Working data —
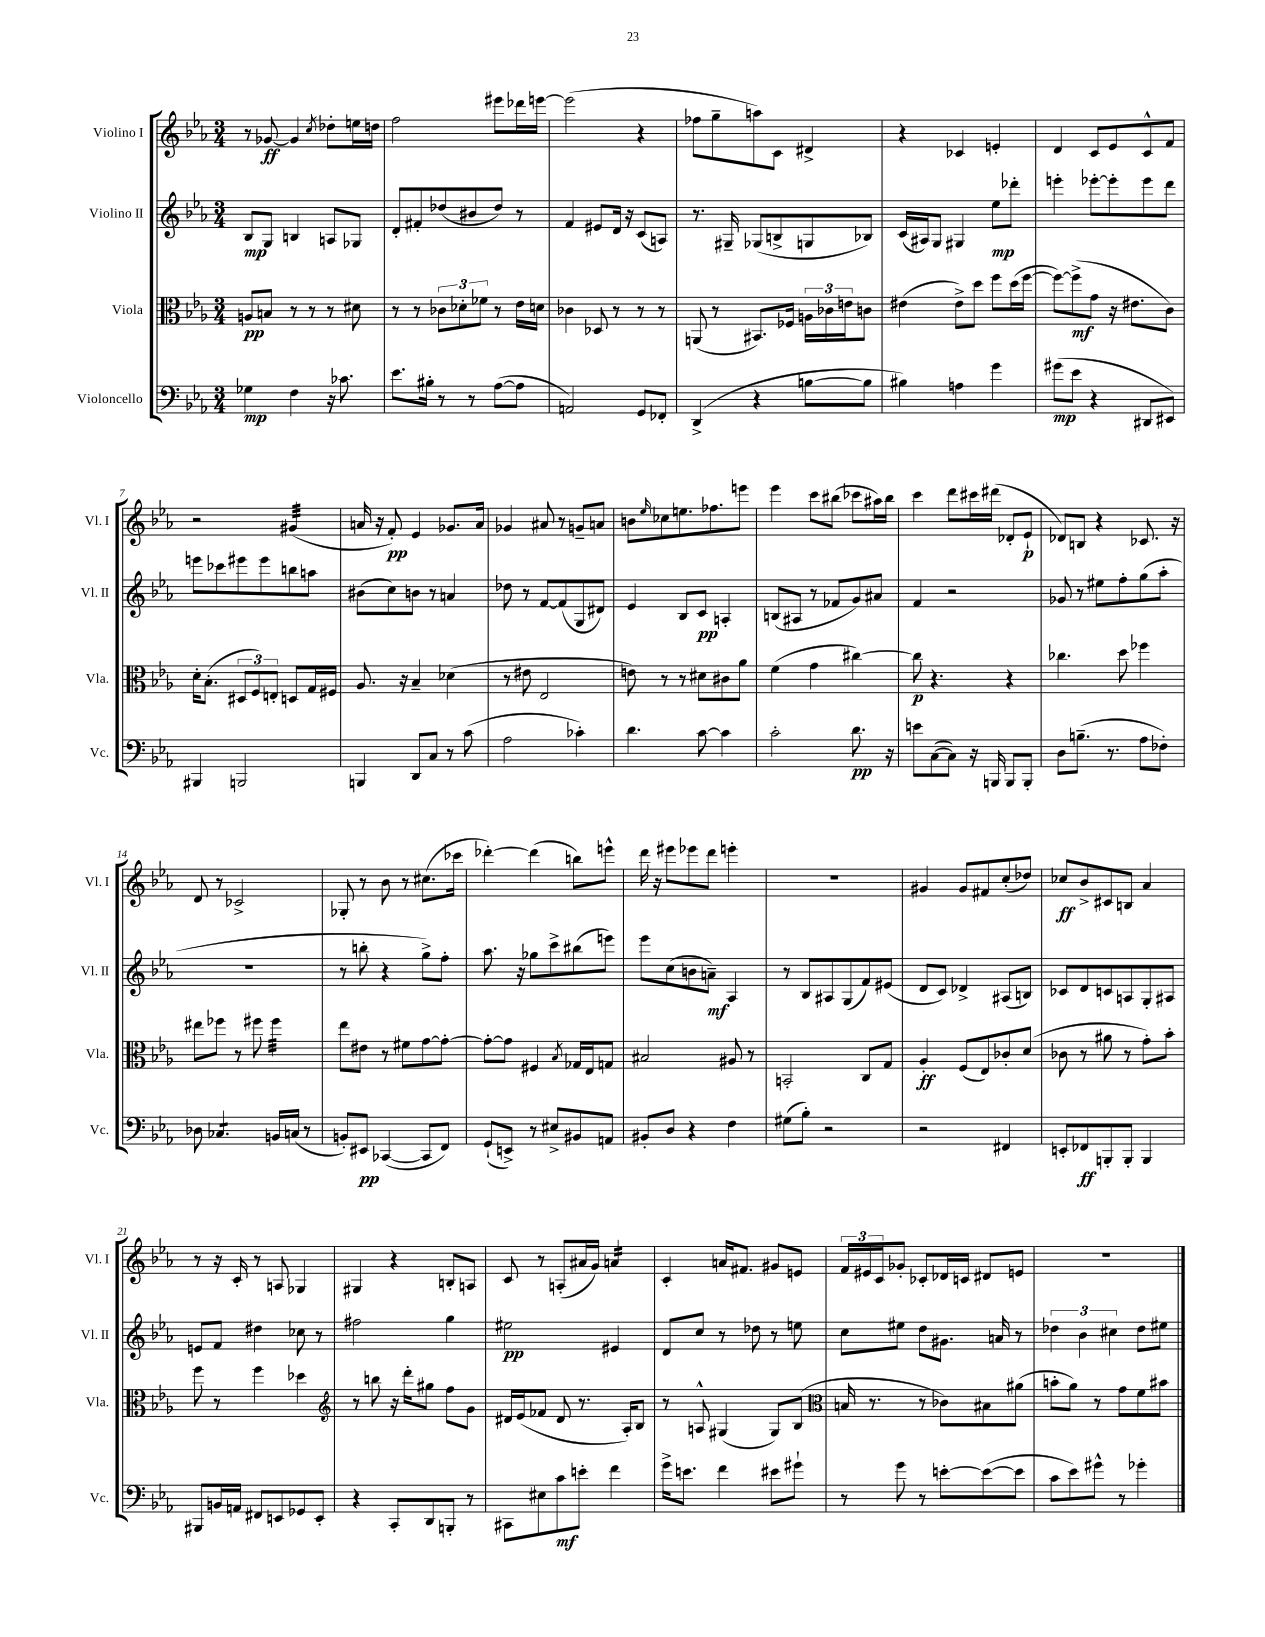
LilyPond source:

<<
\new StaffGroup <<
\new Staff = "s0" \with { instrumentName = "Violino I" shortInstrumentName = "Vl. I" } {
    \clef treble \key ees \major \numericTimeSignature \time 3/4
    r8 ges'8~\ff ges'4 \acciaccatura { c''8 } des''8-. e''16 d''16 |
    f''2 eis'''8 des'''16 e'''16~ |
    e'''2( r4 |
    fes''8 g''8-- a''8) c'8 dis'4-> |
    r4 ces'4 e'4-. |
    d'4 c'8 ees'8 c'8-^ f'8 |
    r2 gis'4:32( |
    a'16 r16 f'8-.\pp) ees'4 ges'8. a'16 |
    ges'4 ais'8 r8 g'8-- a'8 |
    b'8 \grace { ees''16 } ces''8 e''8. fes''8. e'''8 |
    ees'''4 c'''8 bis''8( ces'''8 ais''16) bis''16 |
    c'''4 d'''8 cis'''16 dis'''16( des'8-. ees'8-!\p |
    des'8) b8 r4 ces'8. r16 |
    d'8 r8 ces'2-> |
    ges8-. r8 bes'8 r8 cis''8.( ces'''16 |
    des'''4~-.) des'''4( b''8) e'''8-^ |
    d'''16 r16 eis'''8 ees'''8 d'''8 e'''4-. |
    R2. |
    gis'4 gis'8 fis'8 c''8-.( des''8) |
    ces''8\ff bes'8-> cis'8 b8 aes'4 |
    r8 r16 c'16-. r8 a8 ges4 |
    gis4 r4 b8-. a8 |
    c'8 r8 a8-.( ais'16 g'16) a'4:16 |
    c'4-. a'16 fis'8. gis'8 e'8 |
    \tuplet 3/2 { f'16 eis'16 c'16 } ges'8-. ces'8-. des'16 c'16 dis'8 e'8 |
    R2. \bar "|." |
}
\new Staff = "s1" \with { instrumentName = "Violino II" shortInstrumentName = "Vl. II" } {
    \clef treble \key ees \major \numericTimeSignature \time 3/4
    bes8\mp g8 b4 a8 ges8 |
    d'8-. fis'8-. des''8( bis'8 des''8) r8 |
    f'4 eis'8 d'16 r16 c'8( a8) |
    r8. gis16-- ges8( b8-> g8 bes8) |
    c'16( ais16) g8 gis4 ees''8\mp des'''8-. |
    e'''4-. ees'''8~-. ees'''8-. ees'''8 d'''8 |
    e'''8 ces'''8 eis'''8 eis'''8 b''8 a''8 |
    bis'8( c''8) b'8 r8 a'4 |
    des''8 r8 f'8~ f'8( g8 dis'8) |
    ees'4 bes8 c'8\pp a4-. |
    b8( ais8 r8 fes'8 g'8) ais'8 |
    f'4 r2 |
    ges'8 r8 eis''8 f''8-. g''8( aes''8-. |
    R2. |
    r8 b''8-. r4 g''8->) f''8-. |
    aes''8. r16 ges''8 c'''8-> bis''8( e'''8) |
    ees'''8 c''8( b'8 a'8--\mf) aes4 |
    r8 bes8 ais8 g8( f'8) eis'8( |
    d'8 c'8) des'4-> ais8( b8) |
    ces'8 d'8 c'8 a8 g8-. ais8 |
    e'8 f'8 dis''4 ces''8 r8 |
    fis''2 g''4 |
    eis''2\pp eis'4 |
    d'8 c''8 r8 des''8 r8 e''8 |
    c''8 eis''8 d''8 gis'8. a'16 r8 |
    \tuplet 3/2 { des''4 bes'4 cis''4 } des''8 eis''8 \bar "|." |
}
\new Staff = "s2" \with { instrumentName = "Viola" shortInstrumentName = "Vla." } {
    \clef alto \key ees \major \numericTimeSignature \time 3/4
    a8\pp b8 r8 r8 r8 dis'8 |
    r8 r8 \tuplet 3/2 { ces'8 des'8-. fes'8 } r8 ees'16 d'16 |
    ces'4 des8 r8 r8 r8 |
    a,8( r8 bis,8.) fes16 \tuplet 3/2 { a16 ces'16 e'16 } c'8 |
    eis'4( eis'8->) d''8 f''8 d''16( f''16~ |
    f''8~) f''8->\mf( g'8 r16 eis'8. c'8) |
    d'16-. bes8.-.( \tuplet 3/2 { dis8 f8) e8-. } d8 g16 fis16 |
    aes8. r16 bes4-- des'4( |
    r8 eis'8 ees2 |
    e'8) r8 r8 dis'8 cis'8 aes'8 |
    f'4( g'4 cis''4~) |
    cis''8\p r4. r4 |
    ces''4. d''8 fes''4 |
    eis''8 fes''8 r8 fis''8 fis''4:32 |
    ees''8 eis'8 r8 fis'8 g'8~ g'8~-. |
    g'8~-. g'8 fis4 \acciaccatura { bes8 } ges16 ees16 g8 |
    bis2 ais8 r8 |
    b,2-. c8 g8 |
    aes4-.\ff f8( ees8) ces'8-. d'8( |
    ces'8 r8 ais'8 r8 g'8-.) bes'8-. |
    f''8 r8 f''4 des''4 |
    \clef treble r8 b''8 r16 d'''16-. gis''8 f''8 g'8 |
    dis'16 ees'16( fes'8 dis'8 r8. aes16-.) bes8 |
    r8 a8-^ gis4( gis8) bes8( |
    \clef alto b16 r8. r8 ces'8) bis8 ais'8( |
    b'8-. aes'8) r8 g'8 f'8 bis'8 \bar "|." |
}
\new Staff = "s3" \with { instrumentName = "Violoncello" shortInstrumentName = "Vc." } {
    \clef bass \key ees \major \numericTimeSignature \time 3/4
    ges4\mp f4 r16 ces'8. |
    ees'8. bis16-. r8 r8 aes8~( aes8 |
    a,2) g,8 fes,8-. |
    d,4->( r4 b8~ b8 |
    bis4) a4 g'4 |
    gis'8\mp( ees'8 r4 dis,8 eis,8) |
    bis,,4 b,,2 |
    b,,4 d,8 c8 r8 c'8( |
    aes2 ces'4-.) |
    d'4. c'8~ c'4 |
    c'2-. d'8.\pp r16 |
    e'8 c8~( c8) r16 b,,16 b,,8 b,,8-. |
    d8 b8.--( r8. aes8 fes8-.) |
    des8 ces4.:8 b,16 c16( r8 |
    b,8-.) eis,8\pp ces,4~( ces,8 f,8) |
    g,8-!( e,8->) r8 eis8-> bis,8 a,8 |
    bis,8-. d8 r4 f4 |
    gis8( bes8-.) r2 |
    r2 fis,4 |
    e,8-. fes,8\ff b,,8-. b,,8-. b,,4 |
    bis,,8 b,16 a,16 fis,8 e,8 ges,8 e,8-. |
    r4 c,8-. d,8 b,,8-. r8 |
    cis,8 eis8 c'8\mf e'8-. f'4 |
    g'16-> e'8. f'4 eis'8 gis'8-! |
    r8 g'8 r8 e'8~-. e'8~( e'8 |
    c'8 ees'8) gis'8-^ r8 ges'4-. \bar "|." |
}
>>
>>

Aim of the task — Locate each line in the records that contains the string "with" and copy those lines.

Expected output —
\new Staff = "s0" \with { instrumentName = "Violino I" shortInstrumentName = "Vl. I" } {
\new Staff = "s1" \with { instrumentName = "Violino II" shortInstrumentName = "Vl. II" } {
\new Staff = "s2" \with { instrumentName = "Viola" shortInstrumentName = "Vla." } {
\new Staff = "s3" \with { instrumentName = "Violoncello" shortInstrumentName = "Vc." } {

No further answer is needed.